%%

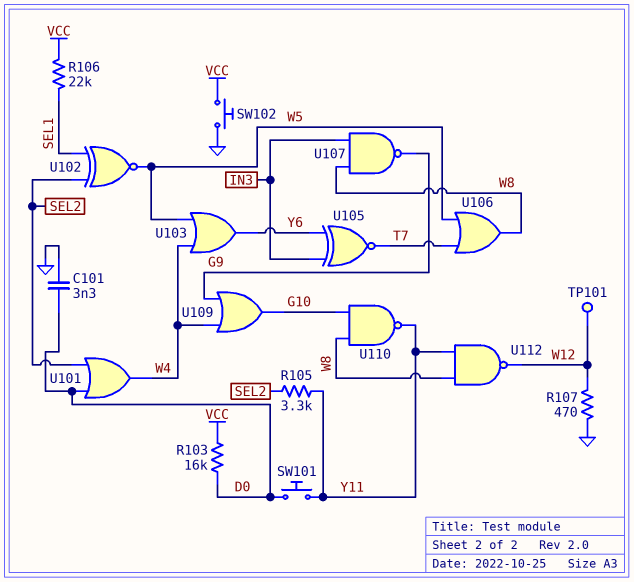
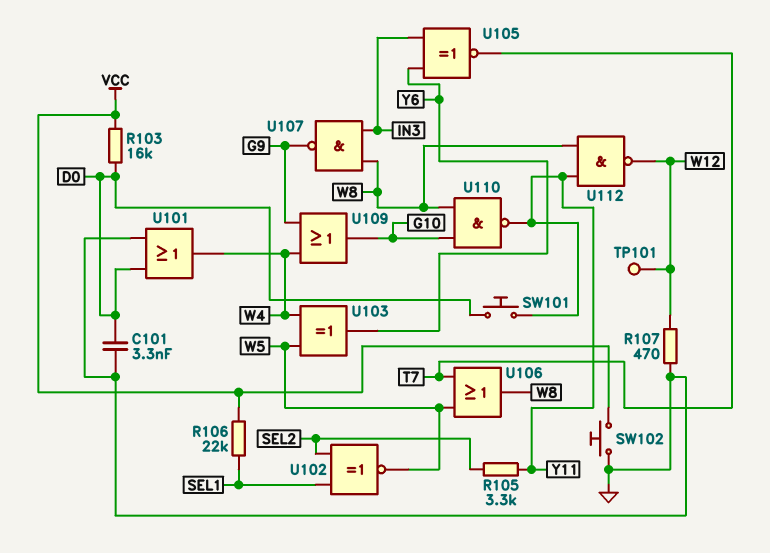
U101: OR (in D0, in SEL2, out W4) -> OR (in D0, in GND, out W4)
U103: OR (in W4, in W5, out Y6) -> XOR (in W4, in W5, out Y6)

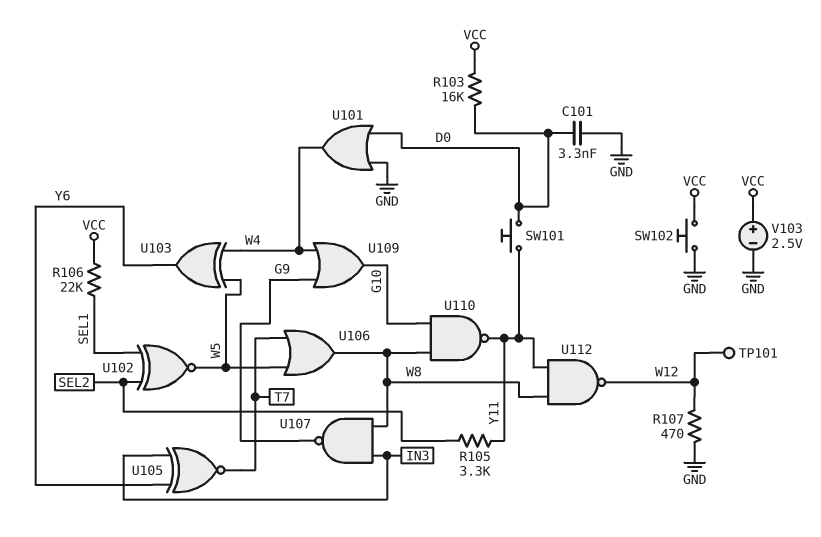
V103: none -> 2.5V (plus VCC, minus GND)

%%
%%

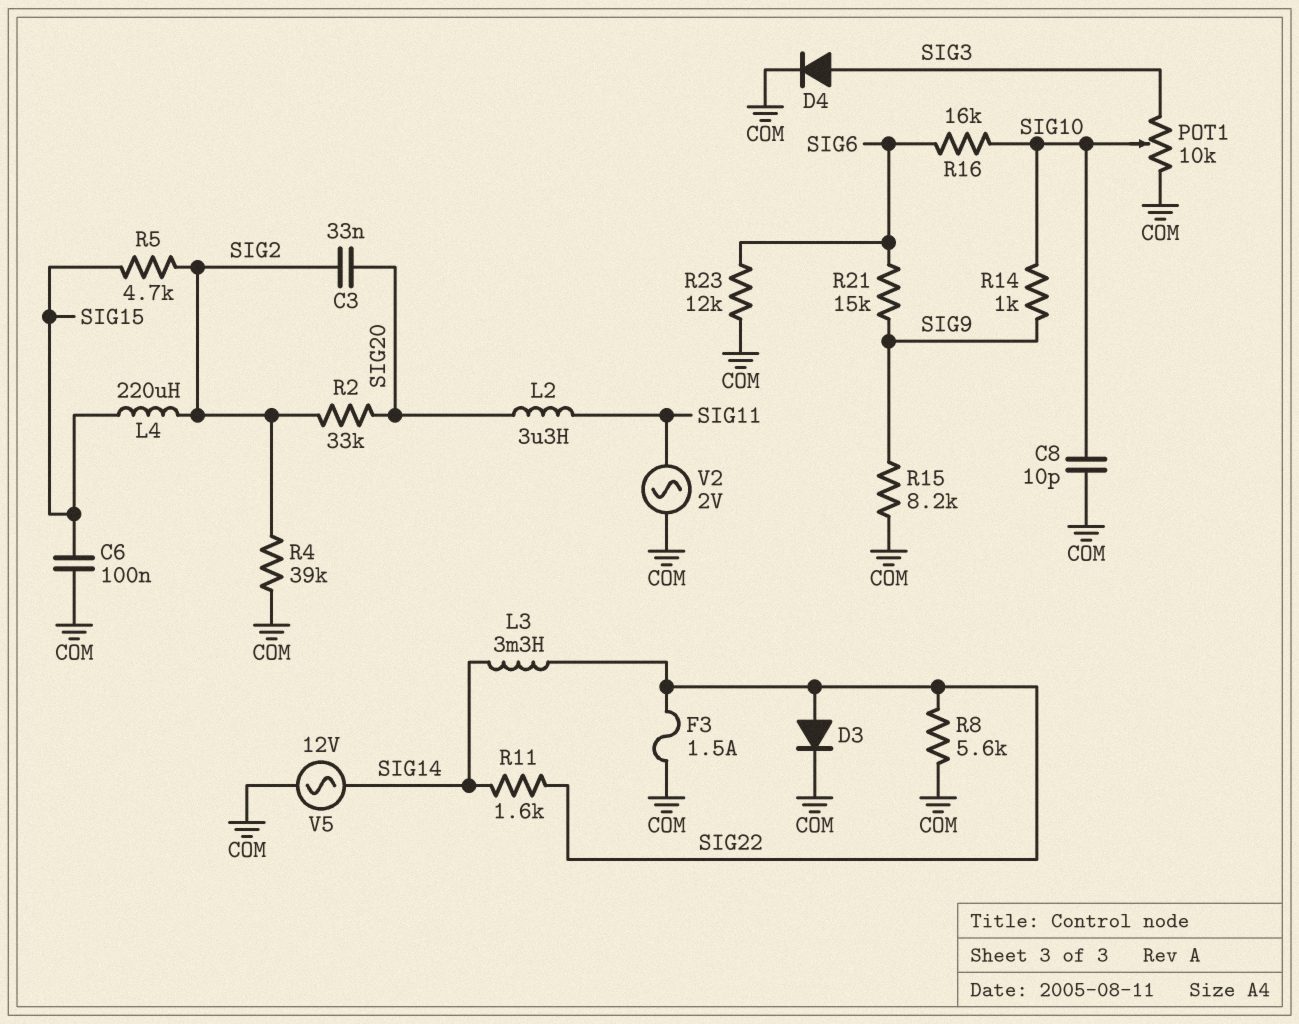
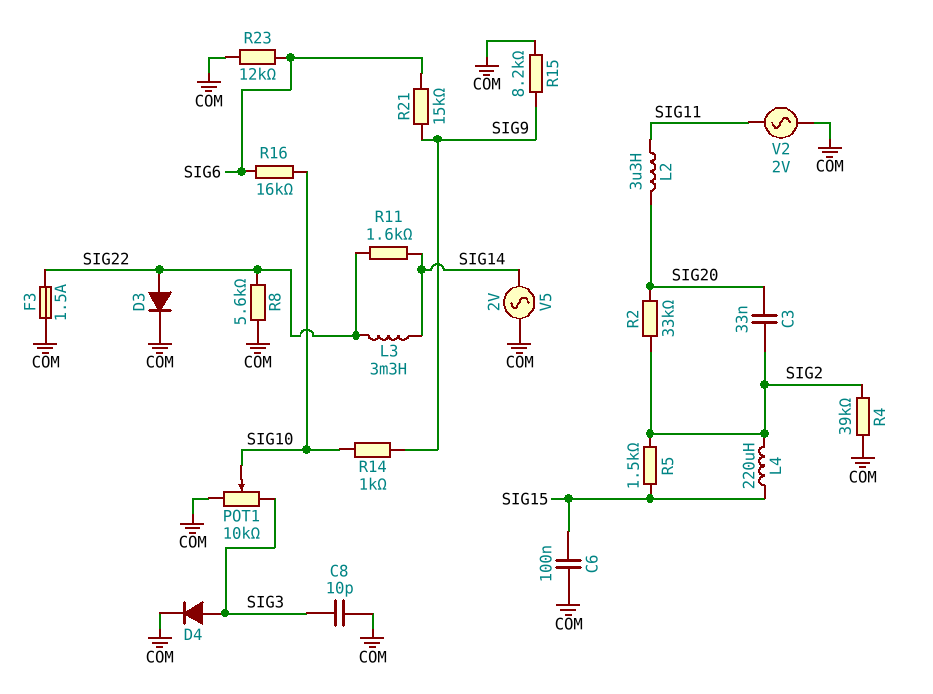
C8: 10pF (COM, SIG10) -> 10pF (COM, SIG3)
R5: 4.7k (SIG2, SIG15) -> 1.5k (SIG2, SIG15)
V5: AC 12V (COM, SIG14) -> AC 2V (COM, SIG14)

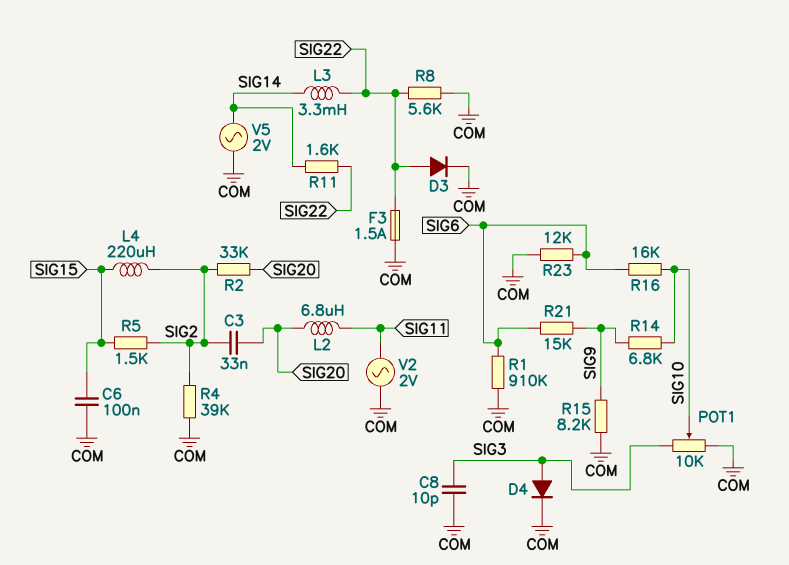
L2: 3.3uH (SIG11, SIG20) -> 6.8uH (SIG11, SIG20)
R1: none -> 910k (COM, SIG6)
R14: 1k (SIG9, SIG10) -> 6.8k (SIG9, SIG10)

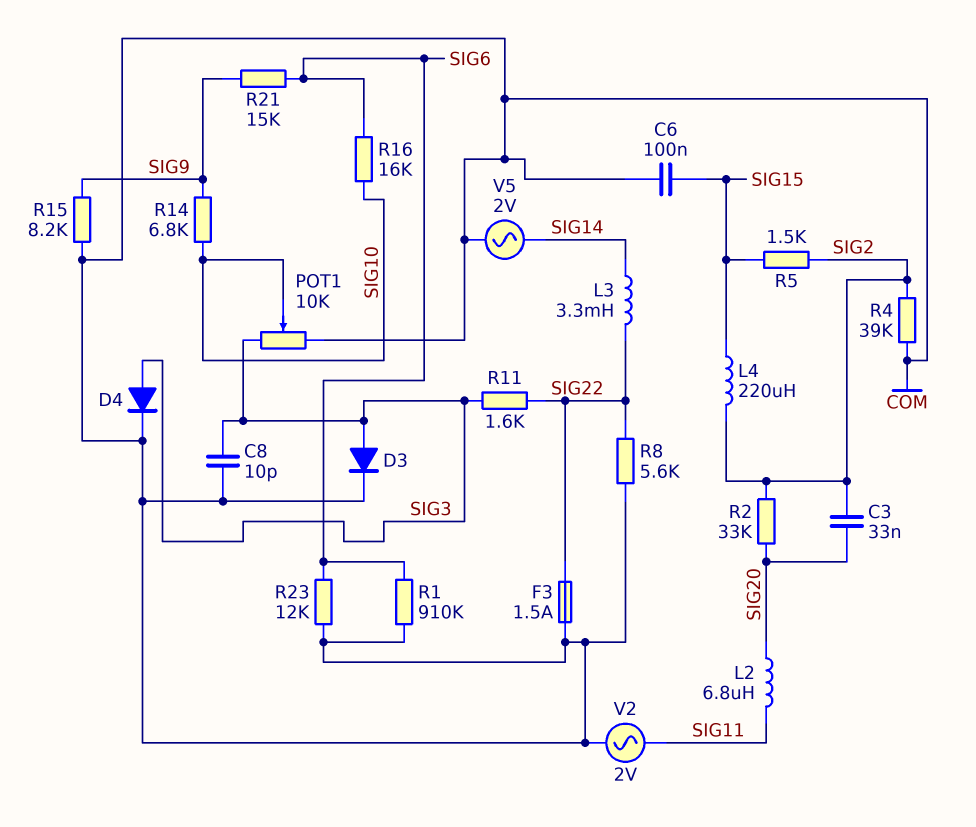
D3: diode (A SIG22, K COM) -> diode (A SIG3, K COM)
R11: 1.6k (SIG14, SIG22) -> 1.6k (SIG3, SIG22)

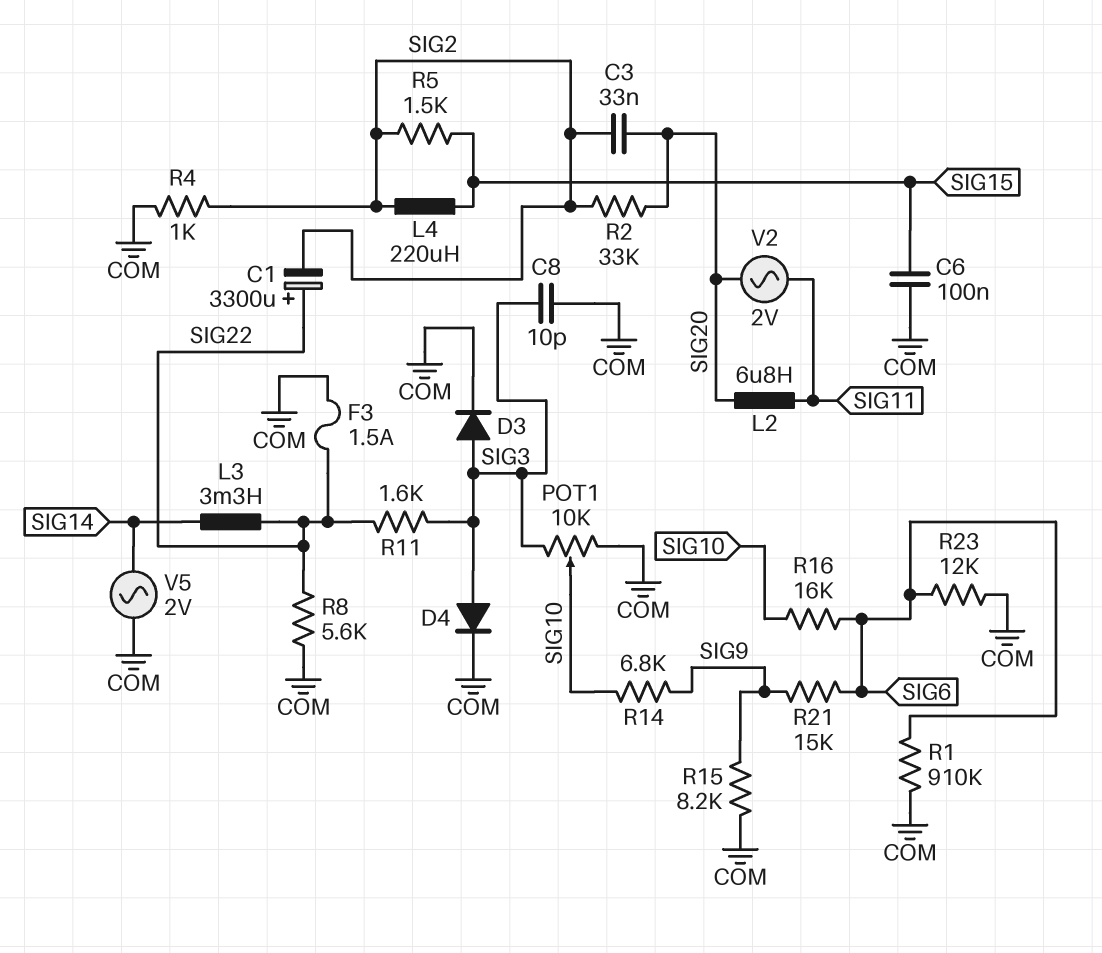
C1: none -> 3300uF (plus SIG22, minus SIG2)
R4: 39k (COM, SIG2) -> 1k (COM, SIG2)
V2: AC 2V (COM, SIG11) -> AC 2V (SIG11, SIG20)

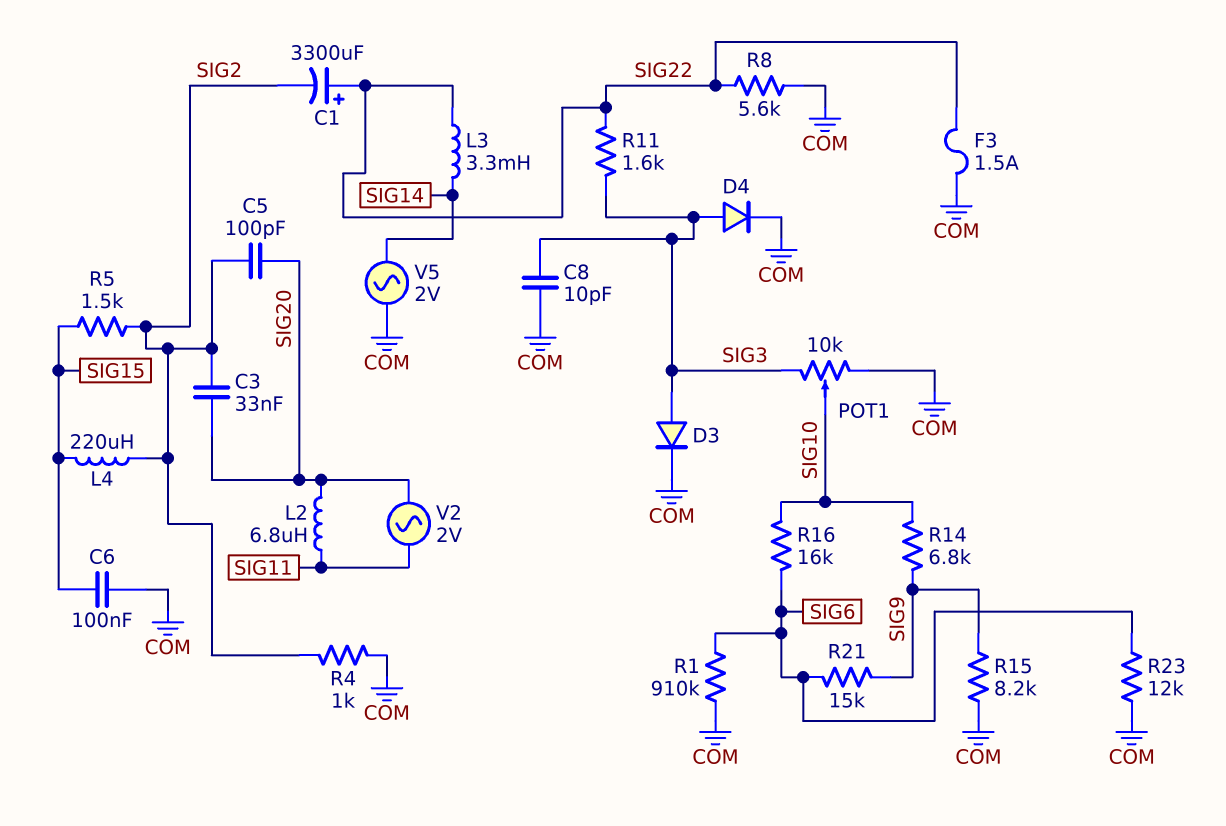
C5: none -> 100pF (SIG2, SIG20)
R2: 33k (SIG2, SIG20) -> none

%%

What the task asks:
Restate word for word every line from the one with "R14: 1k (SIG9, SIG10) -> 6.8k (SIG9, SIG10)" up to and including the one with "R2: 33k (SIG2, SIG20) -> none" in the records above, minus the pictures.

Solution:
R14: 1k (SIG9, SIG10) -> 6.8k (SIG9, SIG10)

D3: diode (A SIG22, K COM) -> diode (A SIG3, K COM)
R11: 1.6k (SIG14, SIG22) -> 1.6k (SIG3, SIG22)

C1: none -> 3300uF (plus SIG22, minus SIG2)
R4: 39k (COM, SIG2) -> 1k (COM, SIG2)
V2: AC 2V (COM, SIG11) -> AC 2V (SIG11, SIG20)

C5: none -> 100pF (SIG2, SIG20)
R2: 33k (SIG2, SIG20) -> none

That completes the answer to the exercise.